[Image-based object counting data]
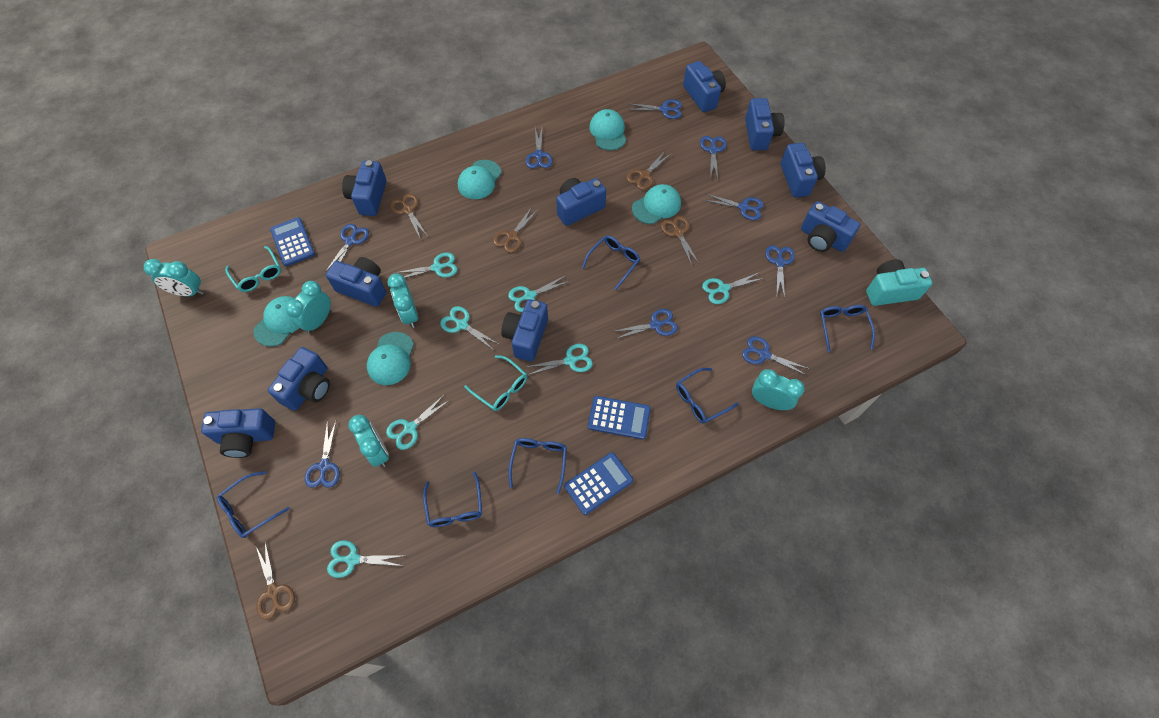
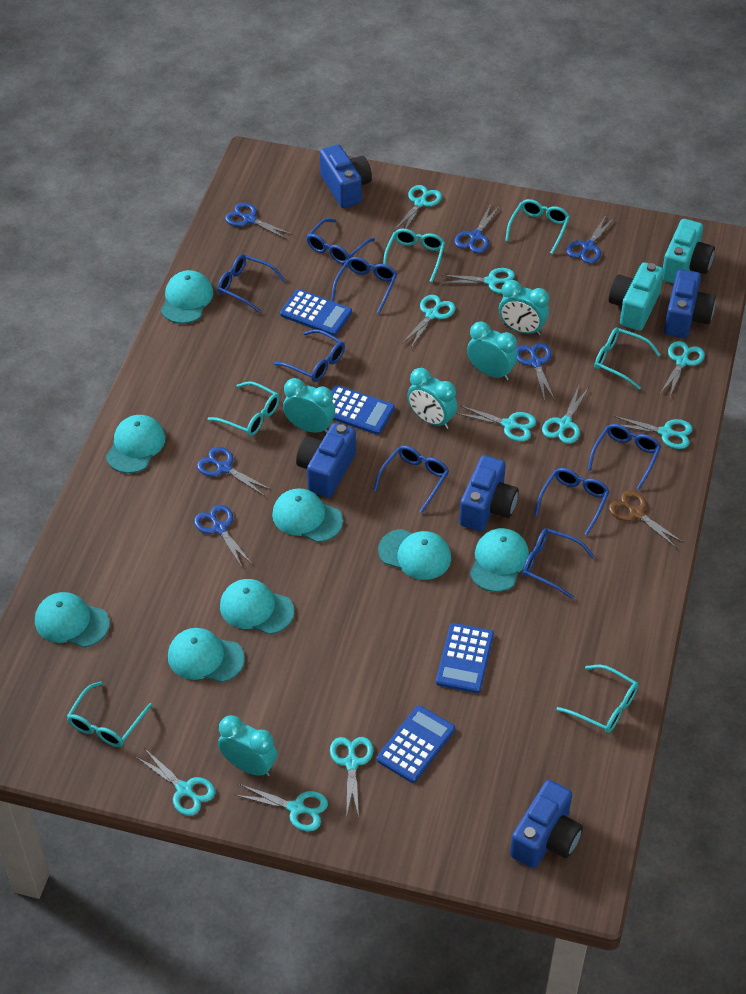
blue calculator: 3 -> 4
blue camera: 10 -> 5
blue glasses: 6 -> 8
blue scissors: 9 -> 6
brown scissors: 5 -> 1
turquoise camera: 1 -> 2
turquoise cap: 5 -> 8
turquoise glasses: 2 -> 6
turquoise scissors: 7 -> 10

Task directions: Where does the string "glasses" appear in the records above? Show every line that holds it.

Answer to the exercise:
blue glasses: 6 -> 8
turquoise glasses: 2 -> 6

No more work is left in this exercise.